* _Required action_:
The answer is the full listing below, copied exactly, with its pictures omitted.

╭─ Recorded data

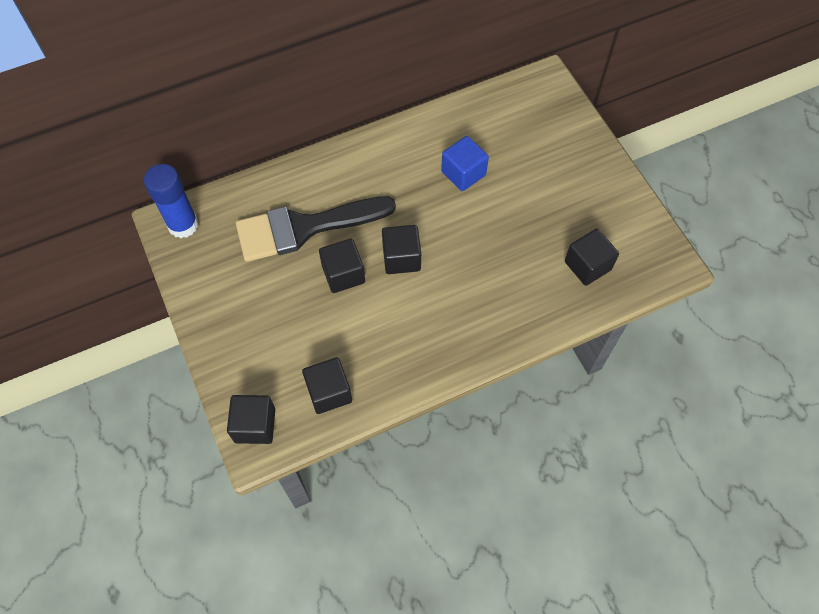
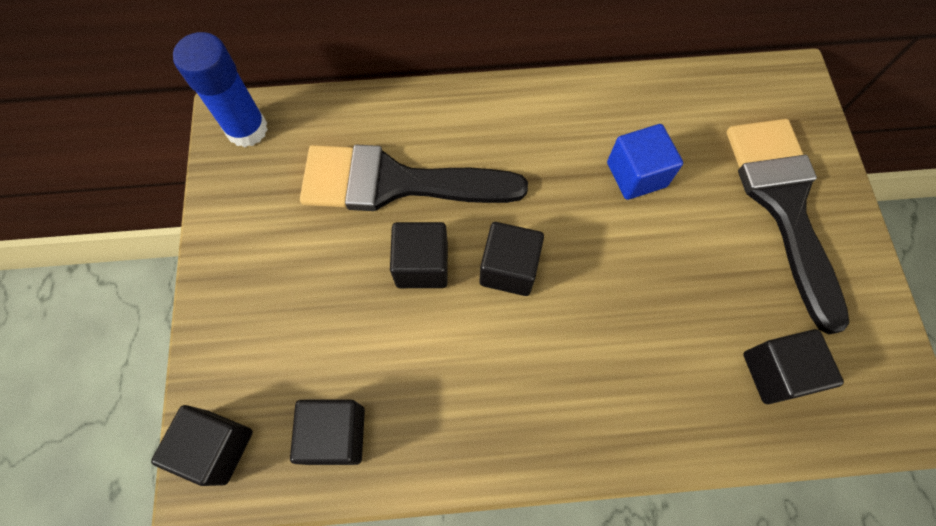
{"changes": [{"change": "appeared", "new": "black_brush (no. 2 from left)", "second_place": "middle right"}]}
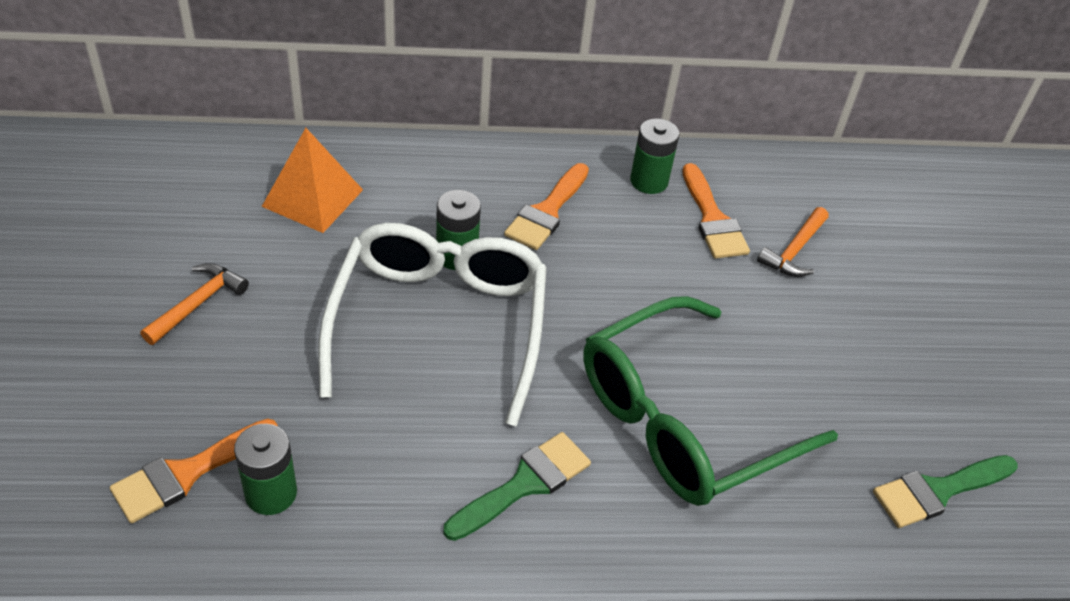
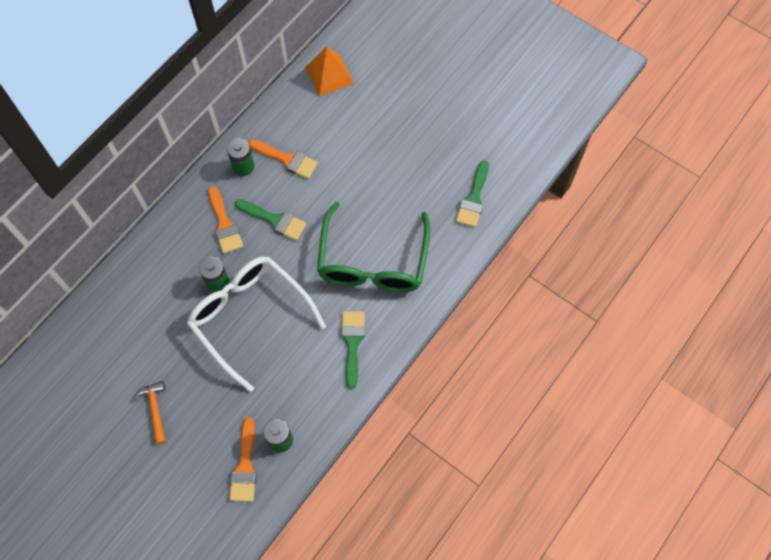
{"changes": [{"change": "relocated", "old": "orange_pyramid", "first_place": "top left", "second_place": "top centre"}, {"change": "missing", "old": "orange_hammer (no. 2 from left)", "first_place": "middle right"}, {"change": "appeared", "new": "green_brush (no. 1 from left)", "second_place": "centre"}]}
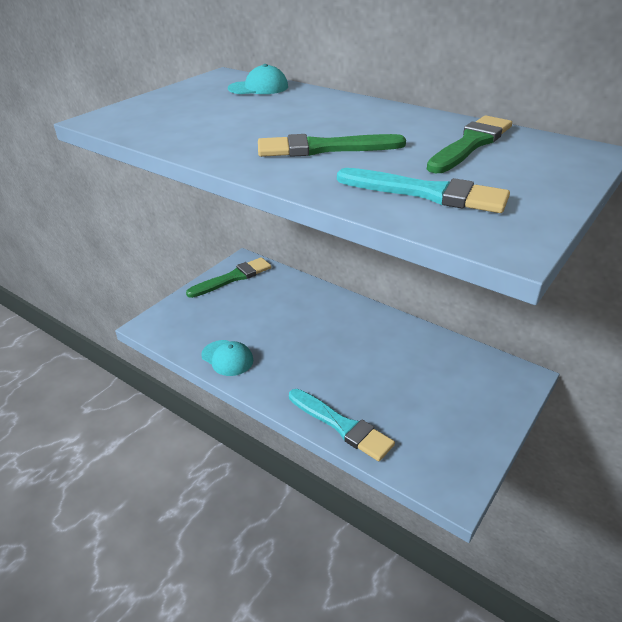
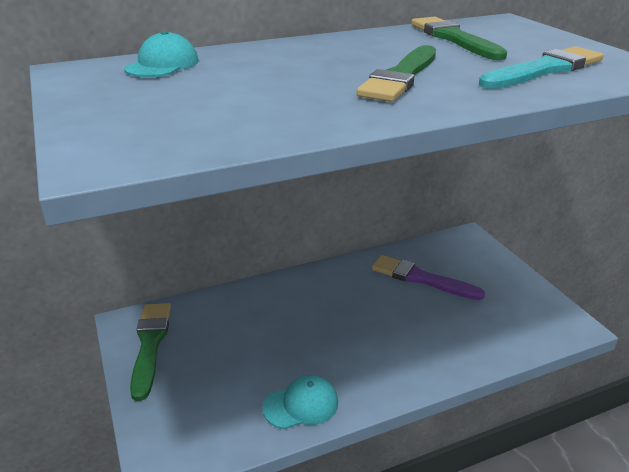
{"changes": [{"change": "missing", "old": "turquoise_brush (no. 1 from left)", "first_place": "bottom centre"}, {"change": "appeared", "new": "purple_brush", "second_place": "middle right"}]}
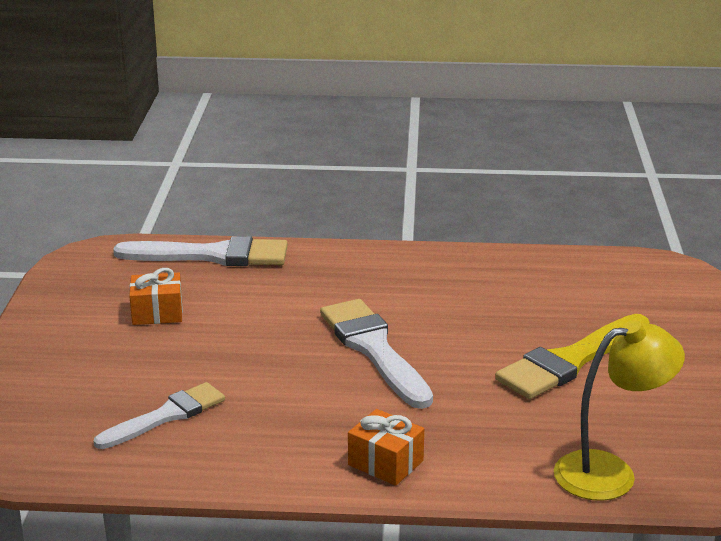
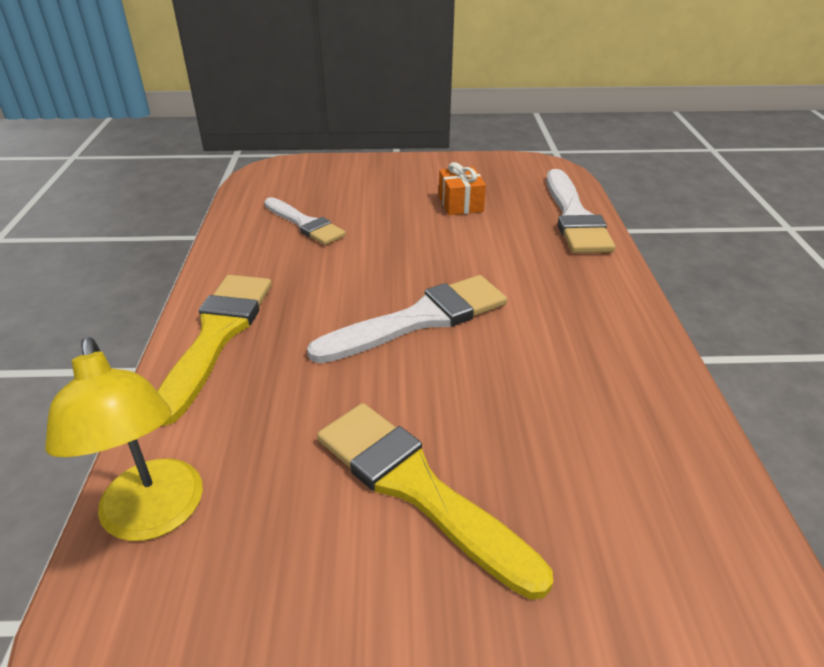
{"changes": [{"change": "exchanged", "old": "orange_gift (no. 2 from left)", "new": "yellow_brush (no. 1 from left)", "first_place": "bottom centre", "second_place": "middle left"}]}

╰─

* _Answer box_:
{"changes": [{"change": "appeared", "new": "black_brush (no. 2 from left)", "second_place": "middle right"}]}
{"changes": [{"change": "relocated", "old": "orange_pyramid", "first_place": "top left", "second_place": "top centre"}, {"change": "missing", "old": "orange_hammer (no. 2 from left)", "first_place": "middle right"}, {"change": "appeared", "new": "green_brush (no. 1 from left)", "second_place": "centre"}]}
{"changes": [{"change": "missing", "old": "turquoise_brush (no. 1 from left)", "first_place": "bottom centre"}, {"change": "appeared", "new": "purple_brush", "second_place": "middle right"}]}
{"changes": [{"change": "exchanged", "old": "orange_gift (no. 2 from left)", "new": "yellow_brush (no. 1 from left)", "first_place": "bottom centre", "second_place": "middle left"}]}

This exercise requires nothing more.